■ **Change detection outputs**
▼

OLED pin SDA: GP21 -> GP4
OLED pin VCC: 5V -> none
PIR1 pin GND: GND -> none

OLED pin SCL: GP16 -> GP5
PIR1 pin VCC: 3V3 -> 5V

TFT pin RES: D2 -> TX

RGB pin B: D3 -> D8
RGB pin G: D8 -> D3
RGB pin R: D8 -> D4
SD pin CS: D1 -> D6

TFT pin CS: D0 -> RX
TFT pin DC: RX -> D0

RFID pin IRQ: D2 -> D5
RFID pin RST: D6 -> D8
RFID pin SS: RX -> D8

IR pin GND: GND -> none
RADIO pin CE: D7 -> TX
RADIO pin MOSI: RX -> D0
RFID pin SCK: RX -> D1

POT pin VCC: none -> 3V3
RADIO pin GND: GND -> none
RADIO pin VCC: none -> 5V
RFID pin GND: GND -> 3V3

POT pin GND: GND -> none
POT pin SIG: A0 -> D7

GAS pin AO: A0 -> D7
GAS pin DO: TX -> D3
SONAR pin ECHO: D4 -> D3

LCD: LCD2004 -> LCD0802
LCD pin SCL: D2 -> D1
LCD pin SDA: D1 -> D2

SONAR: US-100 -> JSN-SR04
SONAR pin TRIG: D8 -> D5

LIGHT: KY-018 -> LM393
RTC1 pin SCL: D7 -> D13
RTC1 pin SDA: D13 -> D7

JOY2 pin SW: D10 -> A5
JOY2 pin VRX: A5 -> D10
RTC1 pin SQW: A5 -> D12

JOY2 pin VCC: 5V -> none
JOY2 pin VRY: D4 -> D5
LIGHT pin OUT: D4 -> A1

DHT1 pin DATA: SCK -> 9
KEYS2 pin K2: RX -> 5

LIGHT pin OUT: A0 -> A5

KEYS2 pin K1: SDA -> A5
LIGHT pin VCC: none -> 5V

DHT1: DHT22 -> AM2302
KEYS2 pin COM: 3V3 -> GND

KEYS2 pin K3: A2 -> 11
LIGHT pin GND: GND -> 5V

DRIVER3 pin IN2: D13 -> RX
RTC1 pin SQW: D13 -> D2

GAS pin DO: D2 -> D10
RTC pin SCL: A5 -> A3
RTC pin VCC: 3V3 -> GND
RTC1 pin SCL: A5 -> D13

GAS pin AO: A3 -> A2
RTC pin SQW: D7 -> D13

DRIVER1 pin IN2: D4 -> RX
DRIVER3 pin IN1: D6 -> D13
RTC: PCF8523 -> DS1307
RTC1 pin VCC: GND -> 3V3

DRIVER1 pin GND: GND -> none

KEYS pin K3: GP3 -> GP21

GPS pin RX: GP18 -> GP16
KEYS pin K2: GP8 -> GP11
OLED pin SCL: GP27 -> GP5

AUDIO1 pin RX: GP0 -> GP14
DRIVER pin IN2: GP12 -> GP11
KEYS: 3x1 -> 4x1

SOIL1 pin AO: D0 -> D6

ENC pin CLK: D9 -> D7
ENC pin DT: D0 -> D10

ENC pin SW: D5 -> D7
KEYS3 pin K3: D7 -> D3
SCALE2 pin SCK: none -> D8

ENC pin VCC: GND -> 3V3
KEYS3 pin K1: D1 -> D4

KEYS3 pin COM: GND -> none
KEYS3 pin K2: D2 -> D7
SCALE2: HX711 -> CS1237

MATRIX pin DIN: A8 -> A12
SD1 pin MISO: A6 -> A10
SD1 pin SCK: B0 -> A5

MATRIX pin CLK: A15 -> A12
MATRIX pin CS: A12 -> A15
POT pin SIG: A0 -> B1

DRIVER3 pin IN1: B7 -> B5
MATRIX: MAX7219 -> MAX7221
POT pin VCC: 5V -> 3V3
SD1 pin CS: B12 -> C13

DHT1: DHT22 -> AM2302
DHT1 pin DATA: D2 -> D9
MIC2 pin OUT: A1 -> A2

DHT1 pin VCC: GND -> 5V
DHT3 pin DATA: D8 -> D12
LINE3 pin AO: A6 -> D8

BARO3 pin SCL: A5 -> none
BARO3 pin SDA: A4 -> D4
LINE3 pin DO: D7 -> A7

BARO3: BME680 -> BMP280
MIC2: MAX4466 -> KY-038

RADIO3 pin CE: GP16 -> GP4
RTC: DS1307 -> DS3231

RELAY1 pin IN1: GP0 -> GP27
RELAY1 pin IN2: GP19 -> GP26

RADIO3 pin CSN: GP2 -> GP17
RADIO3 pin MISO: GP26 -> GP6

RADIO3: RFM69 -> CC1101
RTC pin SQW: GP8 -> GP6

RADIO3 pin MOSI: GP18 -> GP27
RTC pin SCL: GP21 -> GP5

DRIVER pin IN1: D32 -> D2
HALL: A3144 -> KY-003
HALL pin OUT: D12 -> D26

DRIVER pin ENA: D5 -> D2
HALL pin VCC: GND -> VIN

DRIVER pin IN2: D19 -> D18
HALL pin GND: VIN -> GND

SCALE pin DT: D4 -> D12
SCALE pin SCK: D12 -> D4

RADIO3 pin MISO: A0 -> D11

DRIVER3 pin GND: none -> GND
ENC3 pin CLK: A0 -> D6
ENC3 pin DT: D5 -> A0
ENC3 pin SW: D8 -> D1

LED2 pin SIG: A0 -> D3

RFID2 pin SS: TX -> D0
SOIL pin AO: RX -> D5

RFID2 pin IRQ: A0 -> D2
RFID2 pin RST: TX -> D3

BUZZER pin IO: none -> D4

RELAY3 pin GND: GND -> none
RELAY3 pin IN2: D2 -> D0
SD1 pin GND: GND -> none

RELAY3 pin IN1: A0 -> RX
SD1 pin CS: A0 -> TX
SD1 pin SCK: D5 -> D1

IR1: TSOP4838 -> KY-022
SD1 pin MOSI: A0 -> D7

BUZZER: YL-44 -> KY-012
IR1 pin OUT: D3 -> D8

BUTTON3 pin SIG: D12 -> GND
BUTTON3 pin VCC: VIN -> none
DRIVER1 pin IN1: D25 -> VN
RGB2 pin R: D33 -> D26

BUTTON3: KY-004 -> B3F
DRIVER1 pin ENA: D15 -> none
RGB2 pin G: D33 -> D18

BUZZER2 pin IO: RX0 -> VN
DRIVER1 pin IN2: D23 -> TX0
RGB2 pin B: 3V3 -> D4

▲

■ **Directions**
Given the records above, restate word for word only the lines starting at the one with "JOY2 pin VRX: A5 -> D10" and ending at the one with "RTC1 pin VCC: GND -> 3V3".

■ **Answer for this exercise**
JOY2 pin VRX: A5 -> D10
RTC1 pin SQW: A5 -> D12

JOY2 pin VCC: 5V -> none
JOY2 pin VRY: D4 -> D5
LIGHT pin OUT: D4 -> A1

DHT1 pin DATA: SCK -> 9
KEYS2 pin K2: RX -> 5

LIGHT pin OUT: A0 -> A5

KEYS2 pin K1: SDA -> A5
LIGHT pin VCC: none -> 5V

DHT1: DHT22 -> AM2302
KEYS2 pin COM: 3V3 -> GND

KEYS2 pin K3: A2 -> 11
LIGHT pin GND: GND -> 5V

DRIVER3 pin IN2: D13 -> RX
RTC1 pin SQW: D13 -> D2

GAS pin DO: D2 -> D10
RTC pin SCL: A5 -> A3
RTC pin VCC: 3V3 -> GND
RTC1 pin SCL: A5 -> D13

GAS pin AO: A3 -> A2
RTC pin SQW: D7 -> D13

DRIVER1 pin IN2: D4 -> RX
DRIVER3 pin IN1: D6 -> D13
RTC: PCF8523 -> DS1307
RTC1 pin VCC: GND -> 3V3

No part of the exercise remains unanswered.